_TO BE DONE_
Copy all of the following records line for line, with no changes.

--- BEGIN GIVEN DATA ---

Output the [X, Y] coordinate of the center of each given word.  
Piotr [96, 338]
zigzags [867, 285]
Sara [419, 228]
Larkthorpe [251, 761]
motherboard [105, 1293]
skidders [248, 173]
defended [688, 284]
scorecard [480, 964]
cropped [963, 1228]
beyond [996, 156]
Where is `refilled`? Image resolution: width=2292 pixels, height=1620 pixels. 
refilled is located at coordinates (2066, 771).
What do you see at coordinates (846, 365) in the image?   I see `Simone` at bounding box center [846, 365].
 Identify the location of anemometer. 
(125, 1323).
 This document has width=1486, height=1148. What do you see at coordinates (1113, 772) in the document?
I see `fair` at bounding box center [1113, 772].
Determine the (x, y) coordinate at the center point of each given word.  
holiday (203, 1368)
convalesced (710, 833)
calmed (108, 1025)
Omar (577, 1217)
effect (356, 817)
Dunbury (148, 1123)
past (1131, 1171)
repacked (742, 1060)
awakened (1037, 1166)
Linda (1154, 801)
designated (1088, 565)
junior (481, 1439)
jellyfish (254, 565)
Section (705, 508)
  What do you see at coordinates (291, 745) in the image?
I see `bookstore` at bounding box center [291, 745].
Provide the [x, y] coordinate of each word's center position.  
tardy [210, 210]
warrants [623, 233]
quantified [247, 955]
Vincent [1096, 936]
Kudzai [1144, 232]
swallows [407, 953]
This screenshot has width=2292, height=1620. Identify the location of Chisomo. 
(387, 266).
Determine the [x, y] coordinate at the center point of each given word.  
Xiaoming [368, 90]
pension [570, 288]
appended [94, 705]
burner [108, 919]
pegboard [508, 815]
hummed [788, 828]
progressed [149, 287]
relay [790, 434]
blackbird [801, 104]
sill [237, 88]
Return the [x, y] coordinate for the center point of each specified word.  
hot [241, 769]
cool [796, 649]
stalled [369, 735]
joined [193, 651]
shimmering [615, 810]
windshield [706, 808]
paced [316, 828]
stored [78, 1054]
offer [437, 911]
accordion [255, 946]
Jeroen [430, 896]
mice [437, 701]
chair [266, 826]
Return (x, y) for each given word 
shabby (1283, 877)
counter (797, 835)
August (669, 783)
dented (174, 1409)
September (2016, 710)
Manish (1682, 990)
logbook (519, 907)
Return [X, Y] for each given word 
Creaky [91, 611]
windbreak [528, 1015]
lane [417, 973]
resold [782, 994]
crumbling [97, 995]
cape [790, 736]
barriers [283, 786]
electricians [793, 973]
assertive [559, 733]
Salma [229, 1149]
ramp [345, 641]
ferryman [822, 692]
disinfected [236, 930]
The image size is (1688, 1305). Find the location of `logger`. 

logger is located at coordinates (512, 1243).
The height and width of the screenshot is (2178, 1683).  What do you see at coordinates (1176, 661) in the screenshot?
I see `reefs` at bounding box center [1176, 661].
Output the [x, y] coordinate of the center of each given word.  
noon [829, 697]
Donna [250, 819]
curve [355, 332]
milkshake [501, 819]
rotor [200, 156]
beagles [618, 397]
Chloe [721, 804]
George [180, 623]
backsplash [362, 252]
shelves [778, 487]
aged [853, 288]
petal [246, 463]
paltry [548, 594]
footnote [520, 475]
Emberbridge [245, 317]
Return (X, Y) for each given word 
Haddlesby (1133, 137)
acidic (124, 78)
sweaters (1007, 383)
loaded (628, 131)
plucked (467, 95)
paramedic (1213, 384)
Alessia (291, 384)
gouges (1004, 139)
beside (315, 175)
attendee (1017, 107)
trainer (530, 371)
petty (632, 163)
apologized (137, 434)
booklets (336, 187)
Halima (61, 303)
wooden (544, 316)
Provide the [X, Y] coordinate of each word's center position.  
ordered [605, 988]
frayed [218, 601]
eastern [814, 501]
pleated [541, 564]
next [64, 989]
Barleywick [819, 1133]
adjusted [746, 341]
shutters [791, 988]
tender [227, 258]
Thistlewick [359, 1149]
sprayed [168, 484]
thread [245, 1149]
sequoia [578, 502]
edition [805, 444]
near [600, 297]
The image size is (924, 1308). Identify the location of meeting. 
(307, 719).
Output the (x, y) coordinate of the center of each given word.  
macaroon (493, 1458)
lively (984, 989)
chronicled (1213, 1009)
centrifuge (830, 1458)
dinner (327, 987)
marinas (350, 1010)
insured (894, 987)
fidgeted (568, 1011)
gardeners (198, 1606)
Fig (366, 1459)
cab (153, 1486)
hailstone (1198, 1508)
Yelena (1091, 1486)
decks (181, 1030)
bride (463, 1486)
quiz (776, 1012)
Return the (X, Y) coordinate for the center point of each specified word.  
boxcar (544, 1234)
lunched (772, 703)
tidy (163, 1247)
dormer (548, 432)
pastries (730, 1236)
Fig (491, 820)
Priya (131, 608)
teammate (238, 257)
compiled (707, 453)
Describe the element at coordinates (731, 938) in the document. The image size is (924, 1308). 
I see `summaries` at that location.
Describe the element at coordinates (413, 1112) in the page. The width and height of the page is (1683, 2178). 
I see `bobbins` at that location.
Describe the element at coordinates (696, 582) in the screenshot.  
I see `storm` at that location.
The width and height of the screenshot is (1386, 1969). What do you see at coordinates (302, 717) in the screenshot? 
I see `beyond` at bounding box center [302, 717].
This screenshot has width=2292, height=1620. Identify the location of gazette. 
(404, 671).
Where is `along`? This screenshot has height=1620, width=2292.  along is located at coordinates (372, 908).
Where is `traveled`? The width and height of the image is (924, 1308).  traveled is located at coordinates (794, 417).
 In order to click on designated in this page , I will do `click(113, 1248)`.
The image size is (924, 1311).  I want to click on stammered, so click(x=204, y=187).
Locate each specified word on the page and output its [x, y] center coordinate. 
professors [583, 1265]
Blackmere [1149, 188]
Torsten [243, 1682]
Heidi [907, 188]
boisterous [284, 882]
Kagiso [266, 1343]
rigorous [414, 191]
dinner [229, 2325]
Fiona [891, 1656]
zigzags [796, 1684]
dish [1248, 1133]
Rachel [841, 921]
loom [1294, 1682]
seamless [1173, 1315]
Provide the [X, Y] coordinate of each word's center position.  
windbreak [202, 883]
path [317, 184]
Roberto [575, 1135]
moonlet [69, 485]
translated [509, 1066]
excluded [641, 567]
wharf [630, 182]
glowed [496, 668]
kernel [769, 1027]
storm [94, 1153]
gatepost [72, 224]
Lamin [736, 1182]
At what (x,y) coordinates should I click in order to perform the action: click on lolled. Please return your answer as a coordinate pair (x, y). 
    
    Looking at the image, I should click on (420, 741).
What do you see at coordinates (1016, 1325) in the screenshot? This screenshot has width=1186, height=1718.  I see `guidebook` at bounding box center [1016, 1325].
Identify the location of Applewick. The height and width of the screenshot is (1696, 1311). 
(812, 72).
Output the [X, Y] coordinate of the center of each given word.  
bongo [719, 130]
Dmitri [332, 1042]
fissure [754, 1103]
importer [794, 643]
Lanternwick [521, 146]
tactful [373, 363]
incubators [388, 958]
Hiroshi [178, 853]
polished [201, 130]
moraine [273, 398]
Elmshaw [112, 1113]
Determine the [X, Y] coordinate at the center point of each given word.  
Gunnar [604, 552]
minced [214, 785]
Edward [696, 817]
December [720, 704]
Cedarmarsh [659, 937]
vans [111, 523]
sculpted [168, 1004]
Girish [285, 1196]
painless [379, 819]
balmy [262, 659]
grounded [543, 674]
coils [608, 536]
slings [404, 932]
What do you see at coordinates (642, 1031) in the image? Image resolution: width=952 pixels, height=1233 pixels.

--- END GIVEN DATA ---

_SOLUTION TO THIS PROBLEM_
Output the [X, Y] coordinate of the center of each given word.  
Piotr [96, 338]
zigzags [867, 285]
Sara [419, 228]
Larkthorpe [251, 761]
motherboard [105, 1293]
skidders [248, 173]
defended [688, 284]
scorecard [480, 964]
cropped [963, 1228]
beyond [996, 156]
Where is `refilled`? Image resolution: width=2292 pixels, height=1620 pixels. 
refilled is located at coordinates (2066, 771).
What do you see at coordinates (846, 365) in the image?   I see `Simone` at bounding box center [846, 365].
 Identify the location of anemometer. 
(125, 1323).
 This document has width=1486, height=1148. What do you see at coordinates (1113, 772) in the document?
I see `fair` at bounding box center [1113, 772].
Determine the (x, y) coordinate at the center point of each given word.  
holiday (203, 1368)
convalesced (710, 833)
calmed (108, 1025)
Omar (577, 1217)
effect (356, 817)
Dunbury (148, 1123)
past (1131, 1171)
repacked (742, 1060)
awakened (1037, 1166)
Linda (1154, 801)
designated (1088, 565)
junior (481, 1439)
jellyfish (254, 565)
Section (705, 508)
  What do you see at coordinates (291, 745) in the image?
I see `bookstore` at bounding box center [291, 745].
Provide the [x, y] coordinate of each word's center position.  
tardy [210, 210]
warrants [623, 233]
quantified [247, 955]
Vincent [1096, 936]
Kudzai [1144, 232]
swallows [407, 953]
This screenshot has width=2292, height=1620. Identify the location of Chisomo. 
(387, 266).
Determine the [x, y] coordinate at the center point of each given word.  
Xiaoming [368, 90]
pension [570, 288]
appended [94, 705]
burner [108, 919]
pegboard [508, 815]
hummed [788, 828]
progressed [149, 287]
relay [790, 434]
blackbird [801, 104]
sill [237, 88]
Return the [x, y] coordinate for the center point of each specified word.  
hot [241, 769]
cool [796, 649]
stalled [369, 735]
joined [193, 651]
shimmering [615, 810]
windshield [706, 808]
paced [316, 828]
stored [78, 1054]
offer [437, 911]
accordion [255, 946]
Jeroen [430, 896]
mice [437, 701]
chair [266, 826]
Return (x, y) for each given word 
shabby (1283, 877)
counter (797, 835)
August (669, 783)
dented (174, 1409)
September (2016, 710)
Manish (1682, 990)
logbook (519, 907)
Return [X, Y] for each given word 
Creaky [91, 611]
windbreak [528, 1015]
lane [417, 973]
resold [782, 994]
crumbling [97, 995]
cape [790, 736]
barriers [283, 786]
electricians [793, 973]
assertive [559, 733]
Salma [229, 1149]
ramp [345, 641]
ferryman [822, 692]
disinfected [236, 930]
The image size is (1688, 1305). Find the location of `logger`. 

logger is located at coordinates (512, 1243).
The height and width of the screenshot is (2178, 1683).  What do you see at coordinates (1176, 661) in the screenshot?
I see `reefs` at bounding box center [1176, 661].
Output the [x, y] coordinate of the center of each given word.  
noon [829, 697]
Donna [250, 819]
curve [355, 332]
milkshake [501, 819]
rotor [200, 156]
beagles [618, 397]
Chloe [721, 804]
George [180, 623]
backsplash [362, 252]
shelves [778, 487]
aged [853, 288]
petal [246, 463]
paltry [548, 594]
footnote [520, 475]
Emberbridge [245, 317]
Return (X, Y) for each given word 
Haddlesby (1133, 137)
acidic (124, 78)
sweaters (1007, 383)
loaded (628, 131)
plucked (467, 95)
paramedic (1213, 384)
Alessia (291, 384)
gouges (1004, 139)
beside (315, 175)
attendee (1017, 107)
trainer (530, 371)
petty (632, 163)
apologized (137, 434)
booklets (336, 187)
Halima (61, 303)
wooden (544, 316)
Provide the [X, Y] coordinate of each word's center position.  
ordered [605, 988]
frayed [218, 601]
eastern [814, 501]
pleated [541, 564]
next [64, 989]
Barleywick [819, 1133]
adjusted [746, 341]
shutters [791, 988]
tender [227, 258]
Thistlewick [359, 1149]
sprayed [168, 484]
thread [245, 1149]
sequoia [578, 502]
edition [805, 444]
near [600, 297]
The image size is (924, 1308). Identify the location of meeting. 
(307, 719).
Output the (x, y) coordinate of the center of each given word.  
macaroon (493, 1458)
lively (984, 989)
chronicled (1213, 1009)
centrifuge (830, 1458)
dinner (327, 987)
marinas (350, 1010)
insured (894, 987)
fidgeted (568, 1011)
gardeners (198, 1606)
Fig (366, 1459)
cab (153, 1486)
hailstone (1198, 1508)
Yelena (1091, 1486)
decks (181, 1030)
bride (463, 1486)
quiz (776, 1012)
Return the (X, Y) coordinate for the center point of each specified word.  
boxcar (544, 1234)
lunched (772, 703)
tidy (163, 1247)
dormer (548, 432)
pastries (730, 1236)
Fig (491, 820)
Priya (131, 608)
teammate (238, 257)
compiled (707, 453)
Describe the element at coordinates (731, 938) in the document. The image size is (924, 1308). 
I see `summaries` at that location.
Describe the element at coordinates (413, 1112) in the page. The width and height of the page is (1683, 2178). 
I see `bobbins` at that location.
Describe the element at coordinates (696, 582) in the screenshot.  
I see `storm` at that location.
The width and height of the screenshot is (1386, 1969). What do you see at coordinates (302, 717) in the screenshot? 
I see `beyond` at bounding box center [302, 717].
This screenshot has width=2292, height=1620. Identify the location of gazette. 
(404, 671).
Where is `along`? This screenshot has height=1620, width=2292.  along is located at coordinates (372, 908).
Where is `traveled`? The width and height of the image is (924, 1308).  traveled is located at coordinates (794, 417).
 In order to click on designated in this page , I will do `click(113, 1248)`.
The image size is (924, 1311).  I want to click on stammered, so click(x=204, y=187).
Locate each specified word on the page and output its [x, y] center coordinate. 
professors [583, 1265]
Blackmere [1149, 188]
Torsten [243, 1682]
Heidi [907, 188]
boisterous [284, 882]
Kagiso [266, 1343]
rigorous [414, 191]
dinner [229, 2325]
Fiona [891, 1656]
zigzags [796, 1684]
dish [1248, 1133]
Rachel [841, 921]
loom [1294, 1682]
seamless [1173, 1315]
Provide the [X, Y] coordinate of each word's center position.  
windbreak [202, 883]
path [317, 184]
Roberto [575, 1135]
moonlet [69, 485]
translated [509, 1066]
excluded [641, 567]
wharf [630, 182]
glowed [496, 668]
kernel [769, 1027]
storm [94, 1153]
gatepost [72, 224]
Lamin [736, 1182]
At what (x,y) coordinates should I click in order to perform the action: click on lolled. Please return your answer as a coordinate pair (x, y). 
    
    Looking at the image, I should click on (420, 741).
What do you see at coordinates (1016, 1325) in the screenshot? This screenshot has width=1186, height=1718.  I see `guidebook` at bounding box center [1016, 1325].
Identify the location of Applewick. The height and width of the screenshot is (1696, 1311). 
(812, 72).
Output the [X, Y] coordinate of the center of each given word.  
bongo [719, 130]
Dmitri [332, 1042]
fissure [754, 1103]
importer [794, 643]
Lanternwick [521, 146]
tactful [373, 363]
incubators [388, 958]
Hiroshi [178, 853]
polished [201, 130]
moraine [273, 398]
Elmshaw [112, 1113]
Determine the [X, Y] coordinate at the center point of each given word.  
Gunnar [604, 552]
minced [214, 785]
Edward [696, 817]
December [720, 704]
Cedarmarsh [659, 937]
vans [111, 523]
sculpted [168, 1004]
Girish [285, 1196]
painless [379, 819]
balmy [262, 659]
grounded [543, 674]
coils [608, 536]
slings [404, 932]
What do you see at coordinates (642, 1031) in the image? Image resolution: width=952 pixels, height=1233 pixels.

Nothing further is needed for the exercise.